+++ DATASET ENTRIES +++

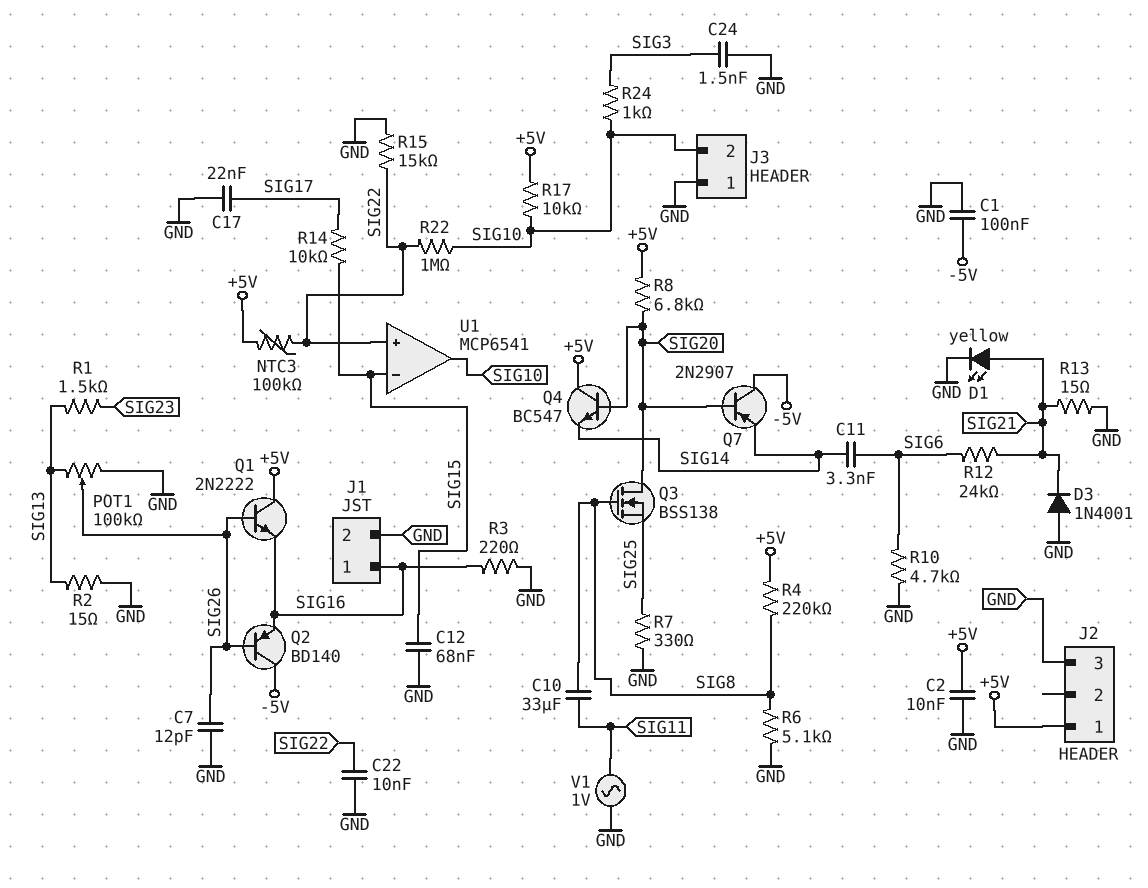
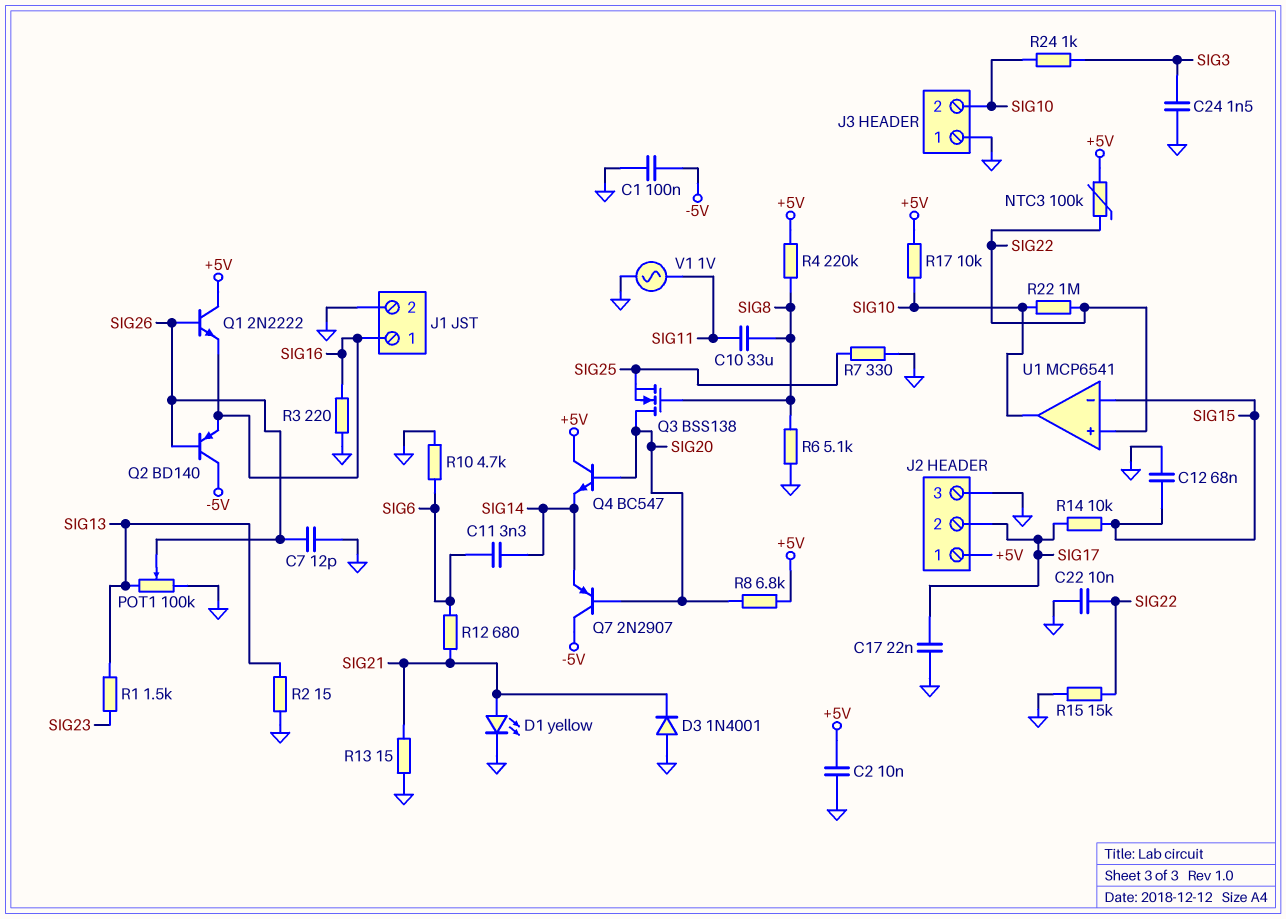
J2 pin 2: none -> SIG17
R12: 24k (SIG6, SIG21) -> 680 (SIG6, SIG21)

+++
+++ DATASET ENTRIES +++

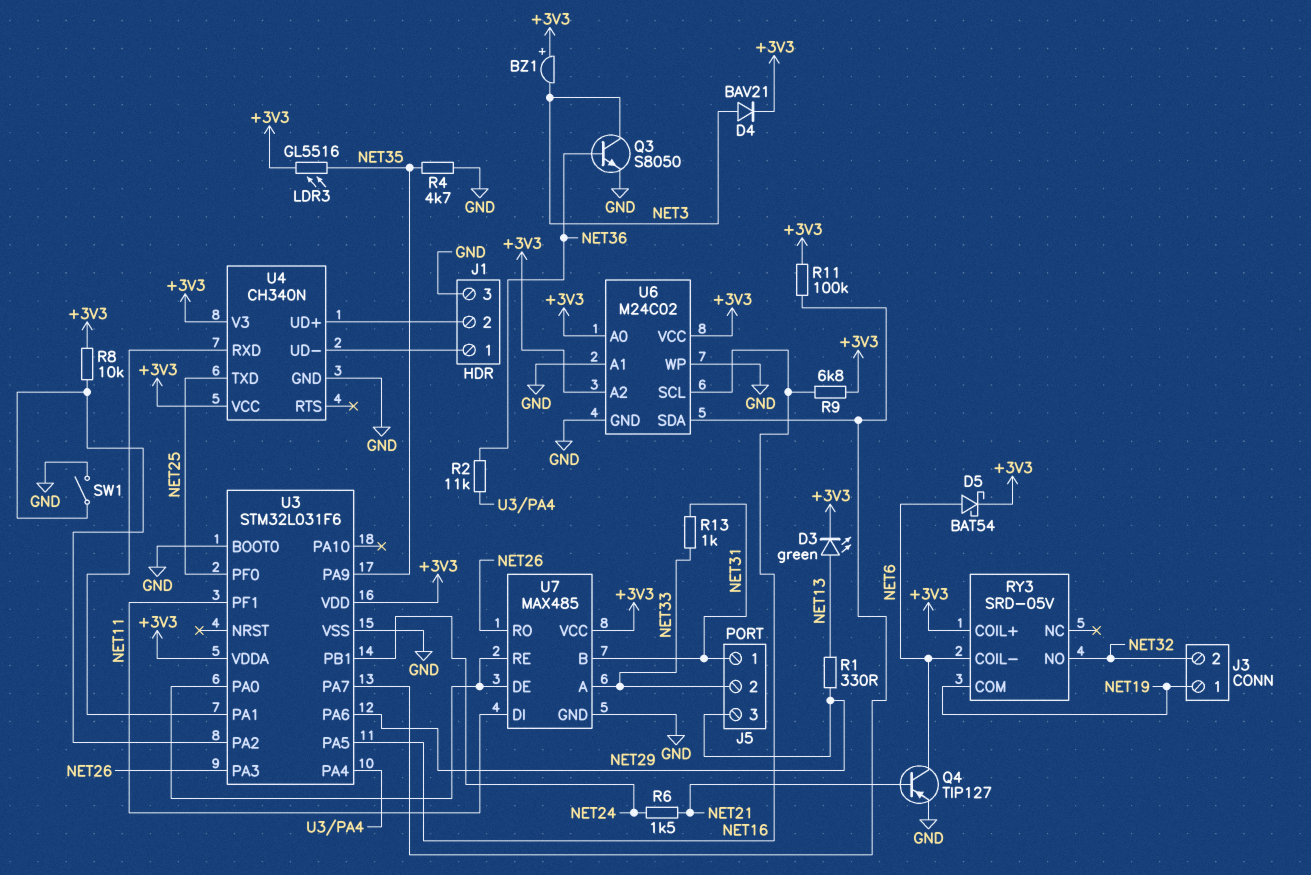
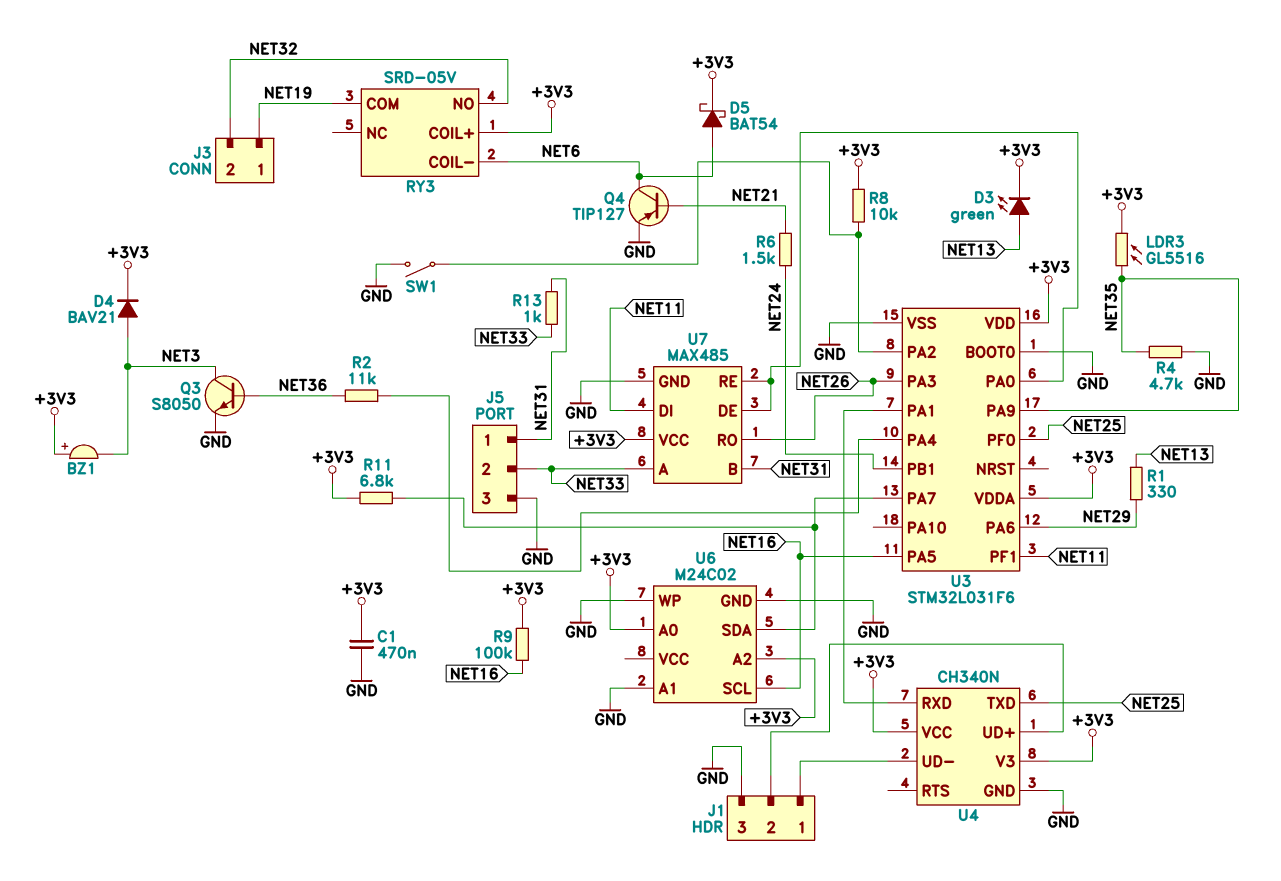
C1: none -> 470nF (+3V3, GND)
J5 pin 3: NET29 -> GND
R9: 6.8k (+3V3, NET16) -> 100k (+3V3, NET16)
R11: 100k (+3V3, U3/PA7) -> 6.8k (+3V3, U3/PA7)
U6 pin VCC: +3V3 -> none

+++

*EXERCISE AIM*.
All lines above with the word "none" need to be reported.

*REPLY TO THE TASK*.
J2 pin 2: none -> SIG17
C1: none -> 470nF (+3V3, GND)
U6 pin VCC: +3V3 -> none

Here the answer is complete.